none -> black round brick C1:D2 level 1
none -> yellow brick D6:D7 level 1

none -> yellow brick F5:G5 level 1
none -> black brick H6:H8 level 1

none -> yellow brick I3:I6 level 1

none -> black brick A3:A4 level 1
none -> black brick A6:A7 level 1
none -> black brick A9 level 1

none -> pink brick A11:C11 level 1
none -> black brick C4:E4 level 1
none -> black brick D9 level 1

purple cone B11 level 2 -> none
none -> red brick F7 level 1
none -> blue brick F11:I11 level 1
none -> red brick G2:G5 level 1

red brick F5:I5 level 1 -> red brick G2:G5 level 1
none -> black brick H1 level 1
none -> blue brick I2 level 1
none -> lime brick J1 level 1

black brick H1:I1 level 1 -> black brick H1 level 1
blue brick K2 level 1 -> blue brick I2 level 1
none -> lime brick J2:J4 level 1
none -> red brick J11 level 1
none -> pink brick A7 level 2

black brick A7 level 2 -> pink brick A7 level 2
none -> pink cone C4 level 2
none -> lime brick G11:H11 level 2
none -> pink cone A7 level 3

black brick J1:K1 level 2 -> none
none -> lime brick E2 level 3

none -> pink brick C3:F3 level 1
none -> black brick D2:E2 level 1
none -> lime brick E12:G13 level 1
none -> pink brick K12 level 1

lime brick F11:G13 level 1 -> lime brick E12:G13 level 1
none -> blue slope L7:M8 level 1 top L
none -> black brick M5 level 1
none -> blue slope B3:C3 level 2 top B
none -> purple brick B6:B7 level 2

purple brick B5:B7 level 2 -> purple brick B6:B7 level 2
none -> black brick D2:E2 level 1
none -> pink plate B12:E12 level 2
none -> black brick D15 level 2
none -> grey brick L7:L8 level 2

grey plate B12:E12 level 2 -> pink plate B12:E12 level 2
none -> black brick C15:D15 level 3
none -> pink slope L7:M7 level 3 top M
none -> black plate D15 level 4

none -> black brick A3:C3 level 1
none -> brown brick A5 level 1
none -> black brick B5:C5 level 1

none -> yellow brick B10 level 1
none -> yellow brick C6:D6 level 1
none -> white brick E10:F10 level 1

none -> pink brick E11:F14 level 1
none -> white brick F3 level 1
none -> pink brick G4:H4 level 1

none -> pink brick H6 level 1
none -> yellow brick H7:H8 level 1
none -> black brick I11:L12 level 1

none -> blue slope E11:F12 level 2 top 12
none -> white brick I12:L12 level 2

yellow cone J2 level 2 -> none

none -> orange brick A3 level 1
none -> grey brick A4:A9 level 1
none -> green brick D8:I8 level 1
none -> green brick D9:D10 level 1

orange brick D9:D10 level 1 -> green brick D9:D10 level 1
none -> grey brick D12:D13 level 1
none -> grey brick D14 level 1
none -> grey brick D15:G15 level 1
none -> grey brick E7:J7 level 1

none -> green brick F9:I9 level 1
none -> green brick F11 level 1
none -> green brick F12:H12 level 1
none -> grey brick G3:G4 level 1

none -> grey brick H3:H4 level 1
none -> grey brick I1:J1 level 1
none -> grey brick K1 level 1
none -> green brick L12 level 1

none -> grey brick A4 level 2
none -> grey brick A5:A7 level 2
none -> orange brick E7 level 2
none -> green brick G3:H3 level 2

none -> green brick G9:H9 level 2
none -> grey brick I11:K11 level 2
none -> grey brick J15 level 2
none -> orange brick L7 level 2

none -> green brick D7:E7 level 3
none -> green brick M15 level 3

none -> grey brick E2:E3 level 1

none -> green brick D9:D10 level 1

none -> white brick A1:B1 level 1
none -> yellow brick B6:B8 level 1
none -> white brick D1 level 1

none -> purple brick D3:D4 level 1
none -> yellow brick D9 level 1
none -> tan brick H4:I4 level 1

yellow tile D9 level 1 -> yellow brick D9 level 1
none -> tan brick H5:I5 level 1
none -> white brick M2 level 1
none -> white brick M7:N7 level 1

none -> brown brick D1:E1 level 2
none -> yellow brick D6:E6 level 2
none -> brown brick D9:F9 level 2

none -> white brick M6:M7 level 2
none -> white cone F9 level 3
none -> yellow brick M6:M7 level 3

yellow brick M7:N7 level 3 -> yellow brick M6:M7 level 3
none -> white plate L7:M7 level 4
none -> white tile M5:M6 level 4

> _Aim of the exercise_
Return every line above exactly as it stands.

> _Answer area_
none -> black round brick C1:D2 level 1
none -> yellow brick D6:D7 level 1

none -> yellow brick F5:G5 level 1
none -> black brick H6:H8 level 1

none -> yellow brick I3:I6 level 1

none -> black brick A3:A4 level 1
none -> black brick A6:A7 level 1
none -> black brick A9 level 1

none -> pink brick A11:C11 level 1
none -> black brick C4:E4 level 1
none -> black brick D9 level 1

purple cone B11 level 2 -> none
none -> red brick F7 level 1
none -> blue brick F11:I11 level 1
none -> red brick G2:G5 level 1

red brick F5:I5 level 1 -> red brick G2:G5 level 1
none -> black brick H1 level 1
none -> blue brick I2 level 1
none -> lime brick J1 level 1

black brick H1:I1 level 1 -> black brick H1 level 1
blue brick K2 level 1 -> blue brick I2 level 1
none -> lime brick J2:J4 level 1
none -> red brick J11 level 1
none -> pink brick A7 level 2

black brick A7 level 2 -> pink brick A7 level 2
none -> pink cone C4 level 2
none -> lime brick G11:H11 level 2
none -> pink cone A7 level 3

black brick J1:K1 level 2 -> none
none -> lime brick E2 level 3

none -> pink brick C3:F3 level 1
none -> black brick D2:E2 level 1
none -> lime brick E12:G13 level 1
none -> pink brick K12 level 1

lime brick F11:G13 level 1 -> lime brick E12:G13 level 1
none -> blue slope L7:M8 level 1 top L
none -> black brick M5 level 1
none -> blue slope B3:C3 level 2 top B
none -> purple brick B6:B7 level 2

purple brick B5:B7 level 2 -> purple brick B6:B7 level 2
none -> black brick D2:E2 level 1
none -> pink plate B12:E12 level 2
none -> black brick D15 level 2
none -> grey brick L7:L8 level 2

grey plate B12:E12 level 2 -> pink plate B12:E12 level 2
none -> black brick C15:D15 level 3
none -> pink slope L7:M7 level 3 top M
none -> black plate D15 level 4

none -> black brick A3:C3 level 1
none -> brown brick A5 level 1
none -> black brick B5:C5 level 1

none -> yellow brick B10 level 1
none -> yellow brick C6:D6 level 1
none -> white brick E10:F10 level 1

none -> pink brick E11:F14 level 1
none -> white brick F3 level 1
none -> pink brick G4:H4 level 1

none -> pink brick H6 level 1
none -> yellow brick H7:H8 level 1
none -> black brick I11:L12 level 1

none -> blue slope E11:F12 level 2 top 12
none -> white brick I12:L12 level 2

yellow cone J2 level 2 -> none

none -> orange brick A3 level 1
none -> grey brick A4:A9 level 1
none -> green brick D8:I8 level 1
none -> green brick D9:D10 level 1

orange brick D9:D10 level 1 -> green brick D9:D10 level 1
none -> grey brick D12:D13 level 1
none -> grey brick D14 level 1
none -> grey brick D15:G15 level 1
none -> grey brick E7:J7 level 1

none -> green brick F9:I9 level 1
none -> green brick F11 level 1
none -> green brick F12:H12 level 1
none -> grey brick G3:G4 level 1

none -> grey brick H3:H4 level 1
none -> grey brick I1:J1 level 1
none -> grey brick K1 level 1
none -> green brick L12 level 1

none -> grey brick A4 level 2
none -> grey brick A5:A7 level 2
none -> orange brick E7 level 2
none -> green brick G3:H3 level 2

none -> green brick G9:H9 level 2
none -> grey brick I11:K11 level 2
none -> grey brick J15 level 2
none -> orange brick L7 level 2

none -> green brick D7:E7 level 3
none -> green brick M15 level 3

none -> grey brick E2:E3 level 1

none -> green brick D9:D10 level 1

none -> white brick A1:B1 level 1
none -> yellow brick B6:B8 level 1
none -> white brick D1 level 1

none -> purple brick D3:D4 level 1
none -> yellow brick D9 level 1
none -> tan brick H4:I4 level 1

yellow tile D9 level 1 -> yellow brick D9 level 1
none -> tan brick H5:I5 level 1
none -> white brick M2 level 1
none -> white brick M7:N7 level 1

none -> brown brick D1:E1 level 2
none -> yellow brick D6:E6 level 2
none -> brown brick D9:F9 level 2

none -> white brick M6:M7 level 2
none -> white cone F9 level 3
none -> yellow brick M6:M7 level 3

yellow brick M7:N7 level 3 -> yellow brick M6:M7 level 3
none -> white plate L7:M7 level 4
none -> white tile M5:M6 level 4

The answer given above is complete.